▸ What is needed:
The data below should be transcribed in full, with no picture included.

··· Information provided

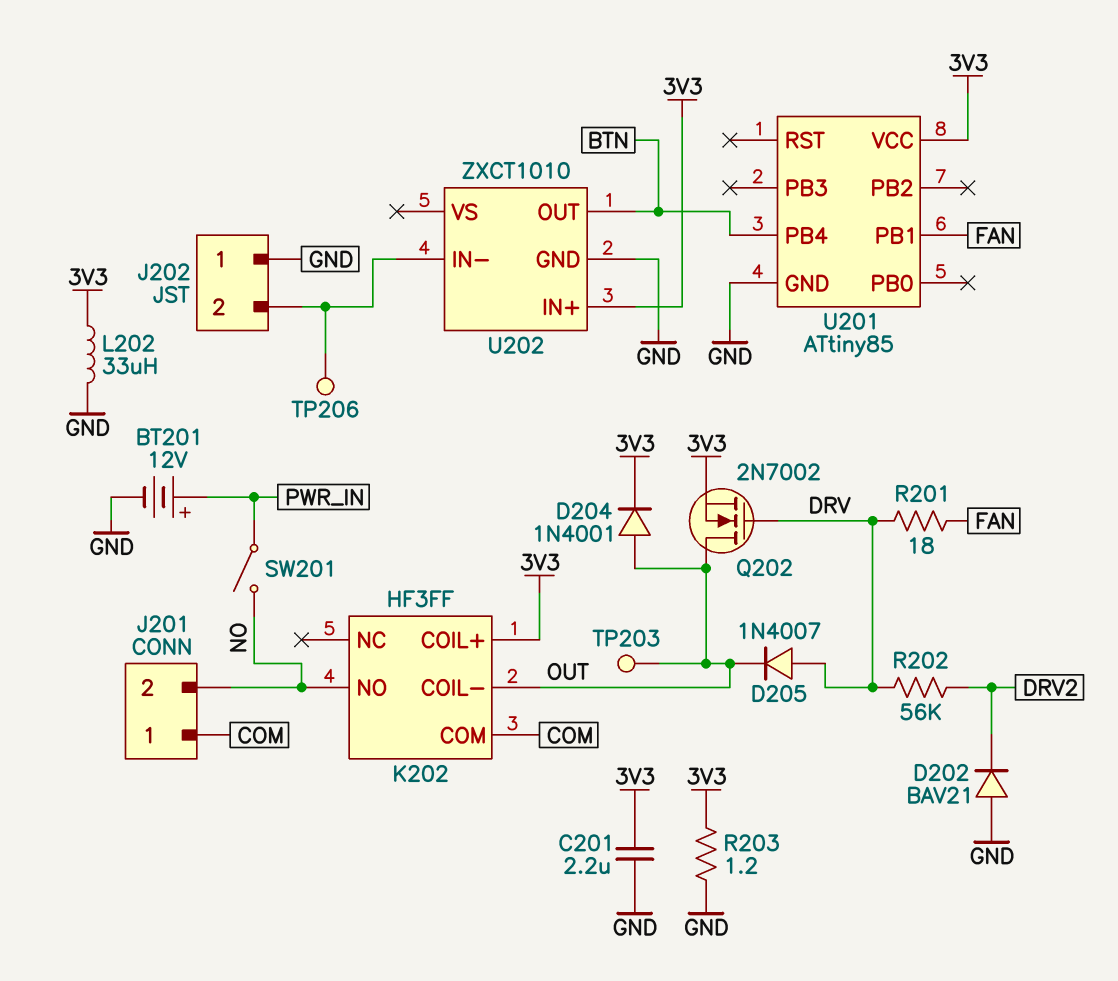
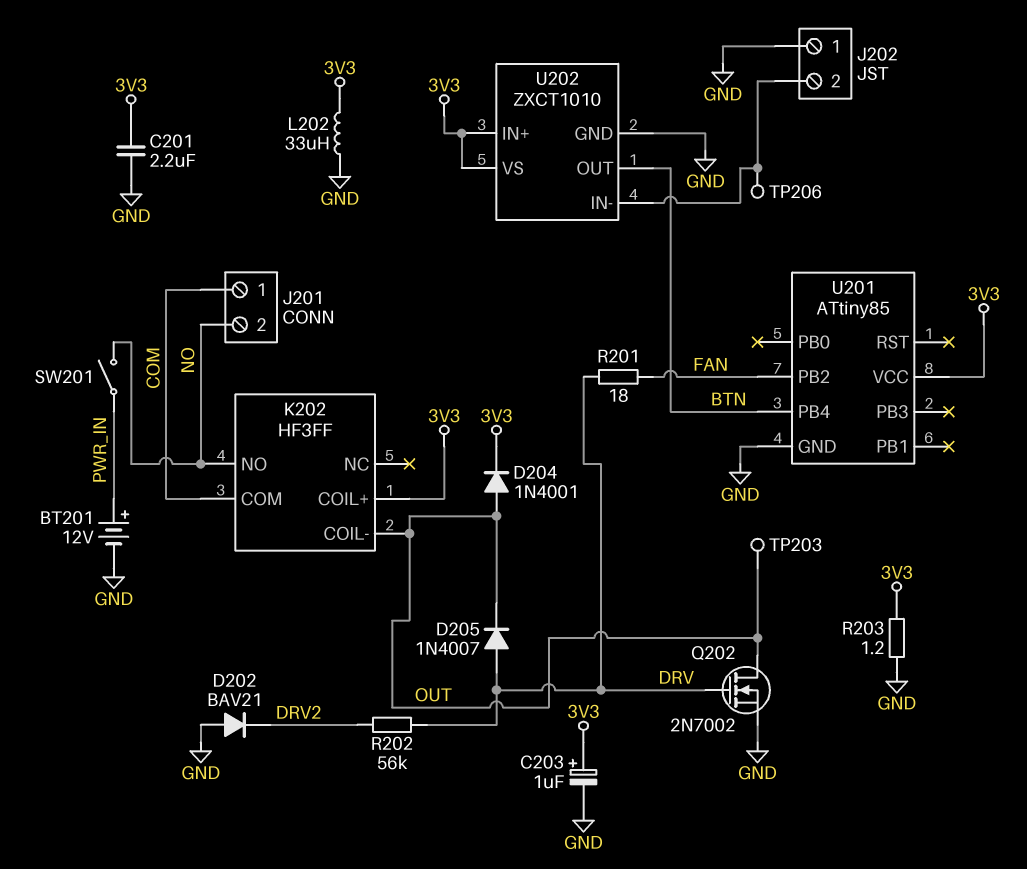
C203: none -> 1uF (plus 3V3, minus GND)
Q202: NMOS 2N7002 (G DRV, D OUT, S 3V3) -> NMOS 2N7002 (G DRV, D OUT, S GND)
U201 pin PB1: FAN -> none
U201 pin PB2: none -> FAN
U202 pin VS: none -> 3V3

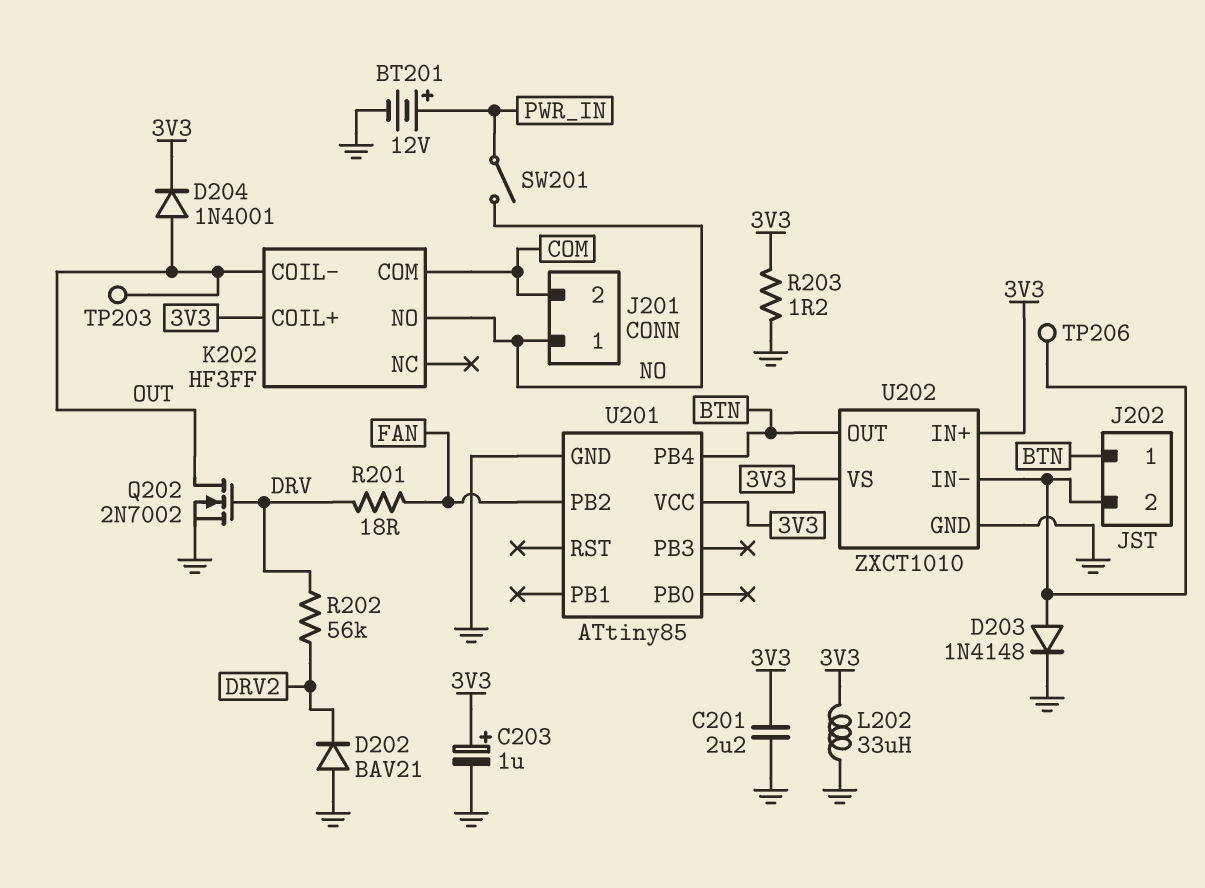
D203: none -> diode 1N4148 (A J202/2, K GND)
D205: diode 1N4007 (A DRV, K OUT) -> none
J201 pin 1: COM -> NO
J201 pin 2: NO -> COM
J202 pin 1: GND -> BTN

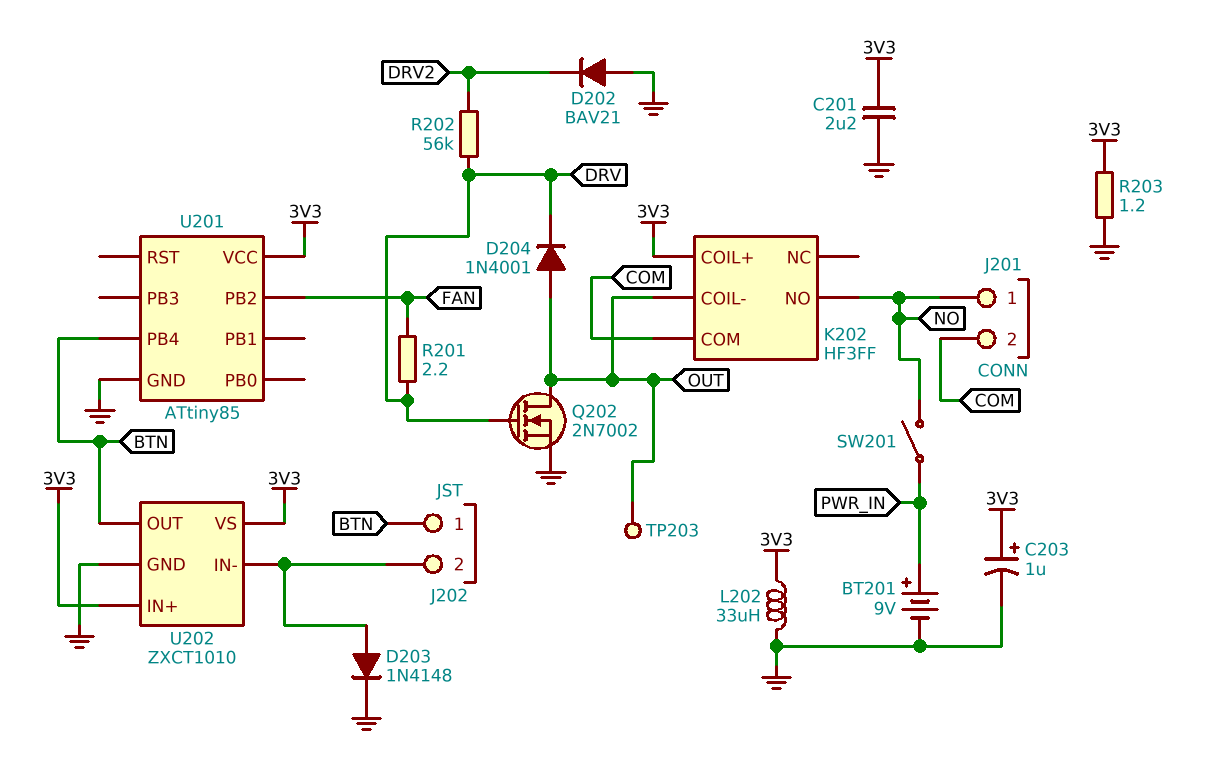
BT201: 12V (plus PWR_IN, minus GND) -> 9V (plus PWR_IN, minus GND)
D204: diode 1N4001 (A OUT, K 3V3) -> diode 1N4001 (A OUT, K DRV)
R201: 18 (DRV, FAN) -> 2.2 (DRV, FAN)
TP206: test point (J202/2) -> none

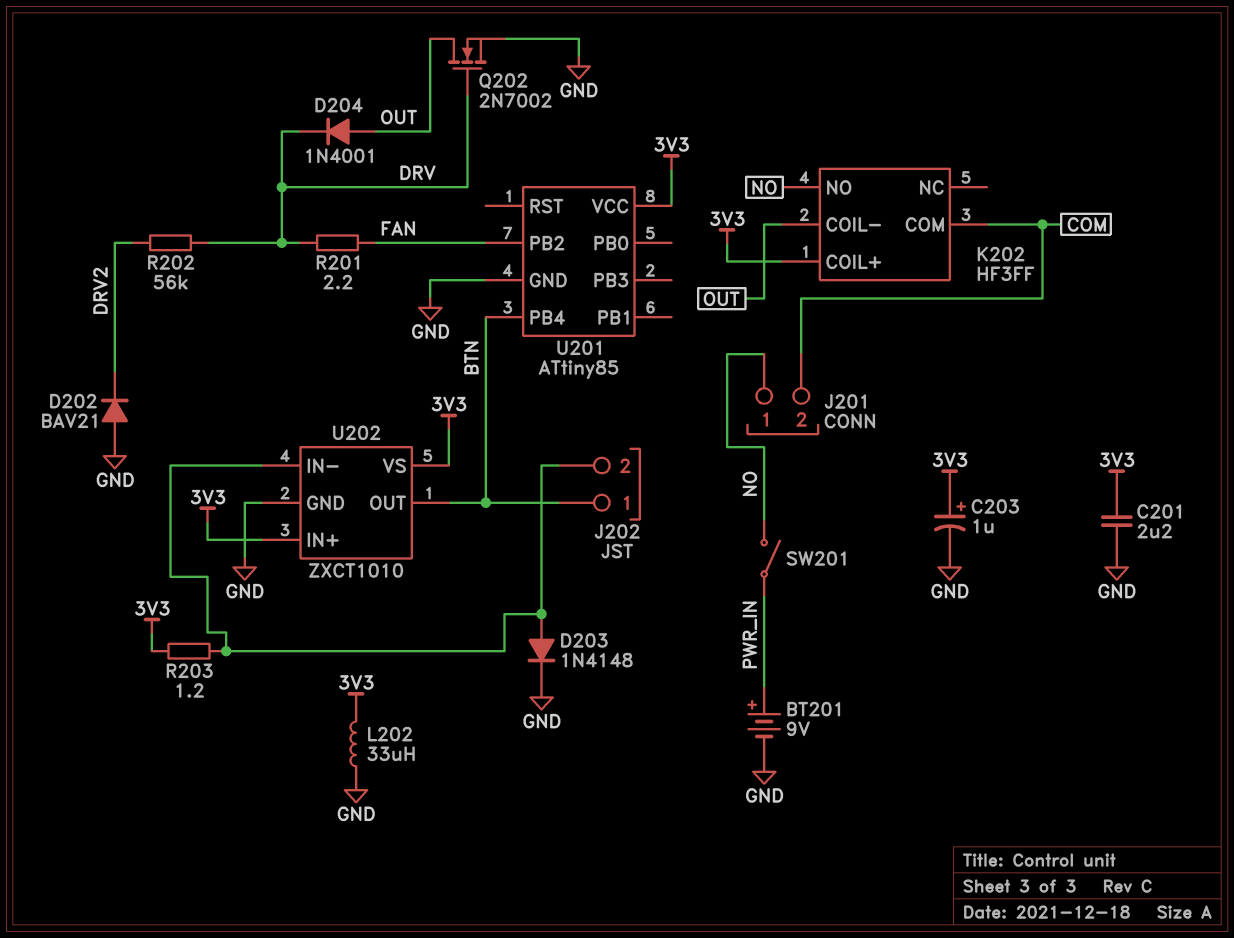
R203: 1.2 (3V3, GND) -> 1.2 (3V3, J202/2)
TP203: test point (OUT) -> none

······

▸ Reply to the exercise:
C203: none -> 1uF (plus 3V3, minus GND)
Q202: NMOS 2N7002 (G DRV, D OUT, S 3V3) -> NMOS 2N7002 (G DRV, D OUT, S GND)
U201 pin PB1: FAN -> none
U201 pin PB2: none -> FAN
U202 pin VS: none -> 3V3

D203: none -> diode 1N4148 (A J202/2, K GND)
D205: diode 1N4007 (A DRV, K OUT) -> none
J201 pin 1: COM -> NO
J201 pin 2: NO -> COM
J202 pin 1: GND -> BTN

BT201: 12V (plus PWR_IN, minus GND) -> 9V (plus PWR_IN, minus GND)
D204: diode 1N4001 (A OUT, K 3V3) -> diode 1N4001 (A OUT, K DRV)
R201: 18 (DRV, FAN) -> 2.2 (DRV, FAN)
TP206: test point (J202/2) -> none

R203: 1.2 (3V3, GND) -> 1.2 (3V3, J202/2)
TP203: test point (OUT) -> none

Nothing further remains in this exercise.